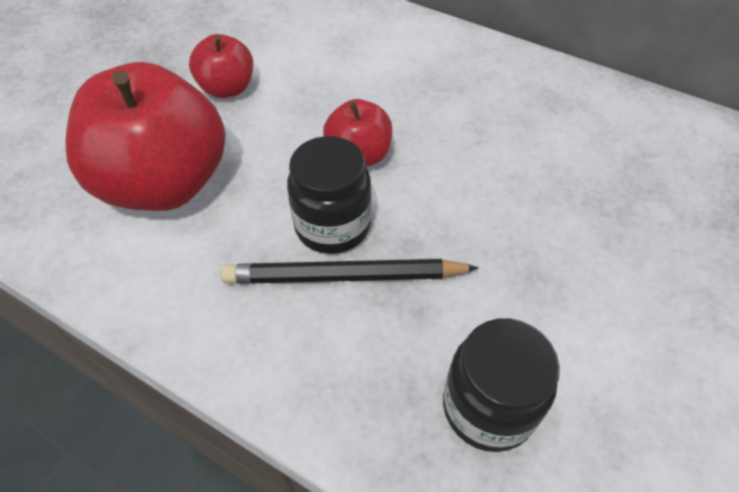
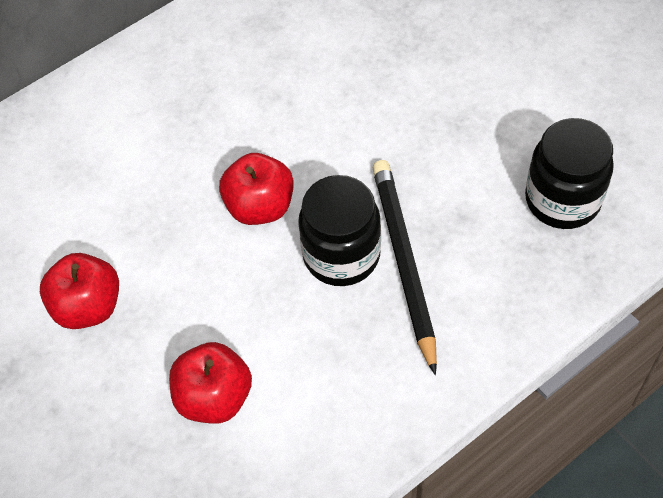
camera: 65 degrees left, 5 degrees up
(165, 183) = (214, 397): red apple -> red apple, size x0.50
(344, 276) = (404, 262): black pencil -> black pencil turned 150 degrees clockwise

● **Task to carry out**: Report each line above that includes the string "degrees".

● **Result**:
camera: 65 degrees left, 5 degrees up
(344, 276) = (404, 262): black pencil -> black pencil turned 150 degrees clockwise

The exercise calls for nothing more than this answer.